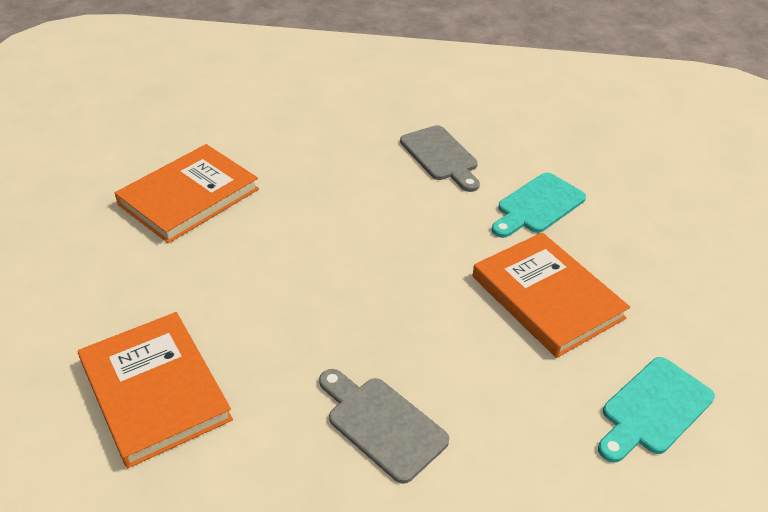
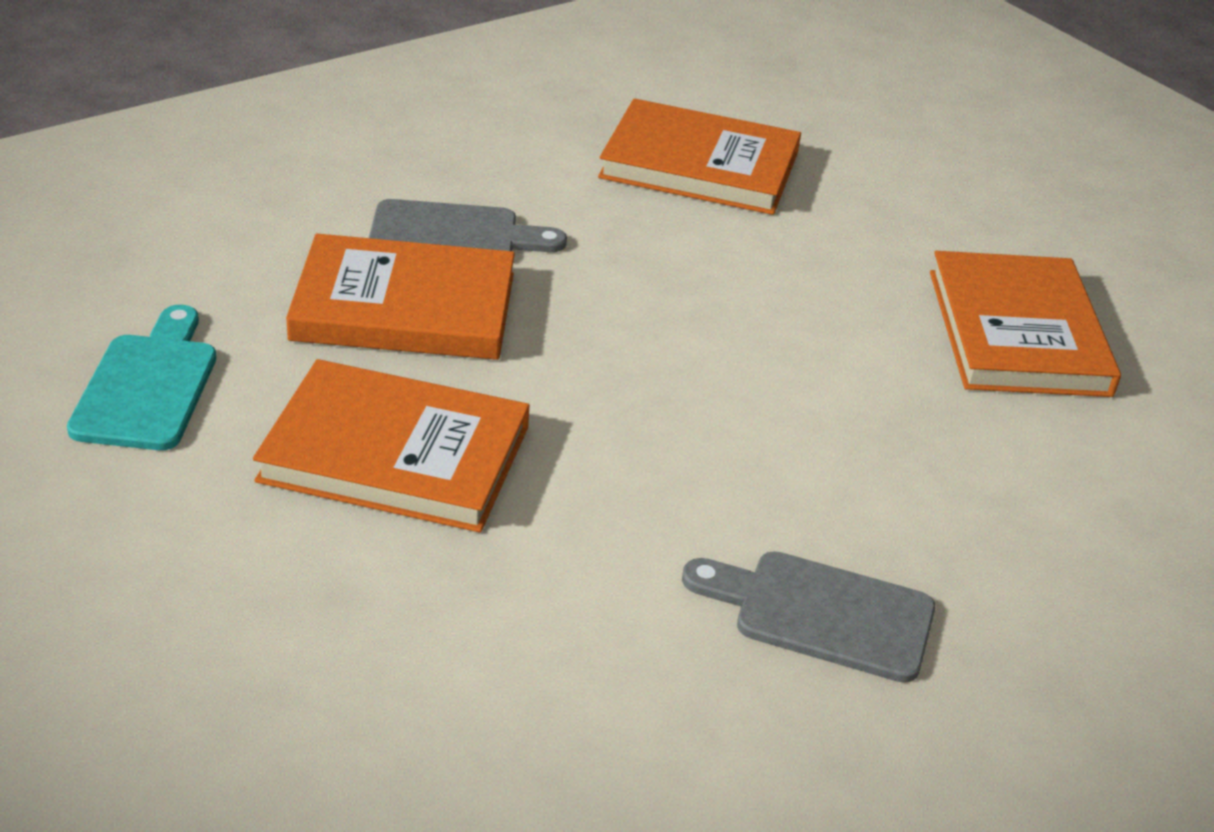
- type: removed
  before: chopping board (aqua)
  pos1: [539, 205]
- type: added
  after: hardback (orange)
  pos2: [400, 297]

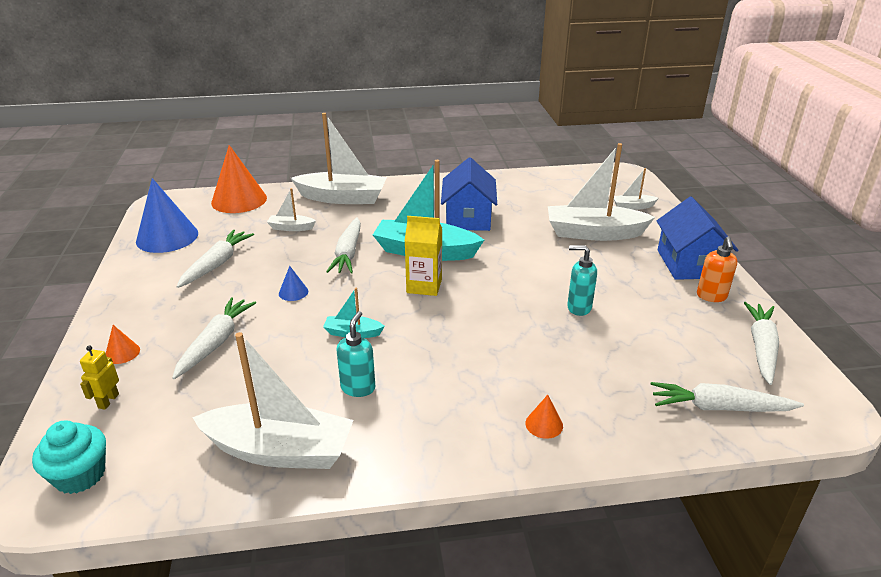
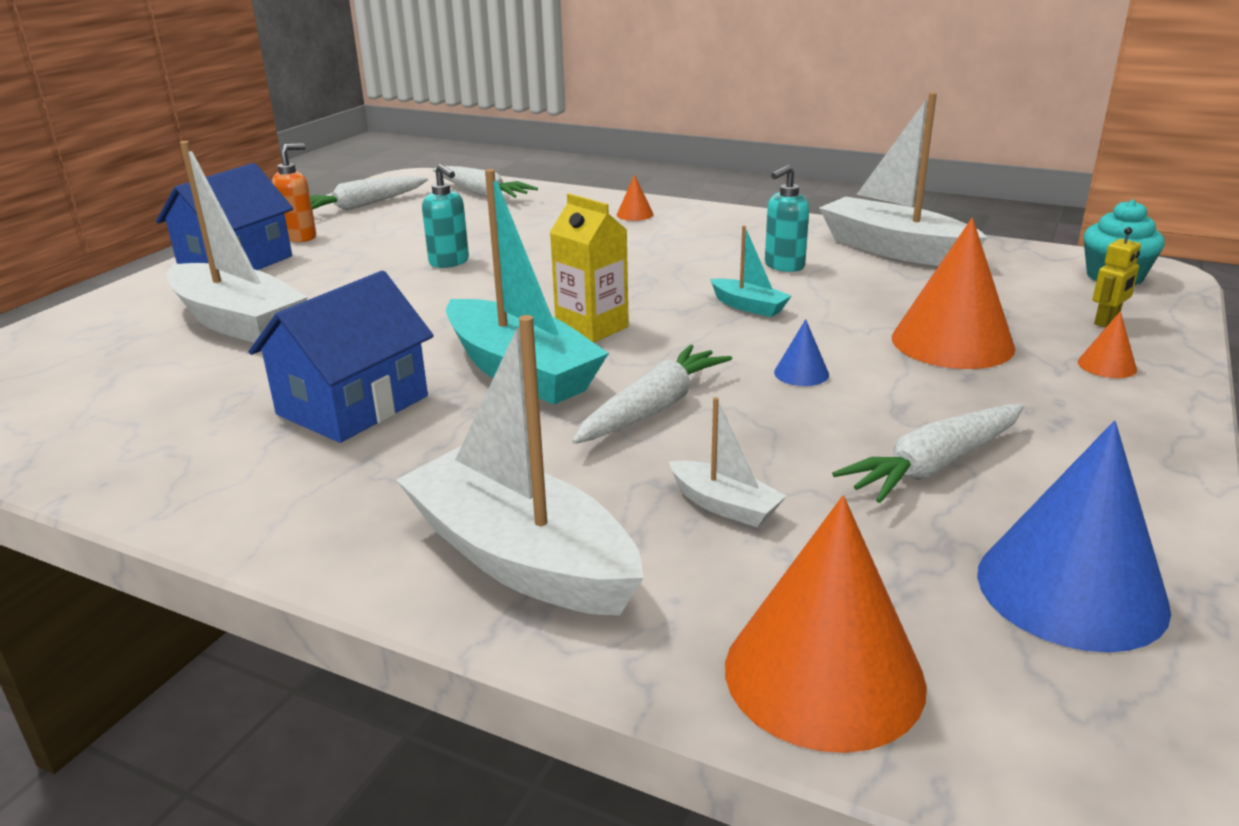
- type: replaced
  before: carrot (white)
  after: solid cone (orange)
  pos1: [214, 338]
  pos2: [953, 293]
- type: removed
  before: toy boat (white)
  pos1: [636, 189]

Exercise aim: Set down only the lines from the one with "before: chopping board (aqua)" through the end of the entries, exactly as they appear, leaving out each picture.

Exercise answer:
  before: chopping board (aqua)
  pos1: [539, 205]
- type: added
  after: hardback (orange)
  pos2: [400, 297]

- type: replaced
  before: carrot (white)
  after: solid cone (orange)
  pos1: [214, 338]
  pos2: [953, 293]
- type: removed
  before: toy boat (white)
  pos1: [636, 189]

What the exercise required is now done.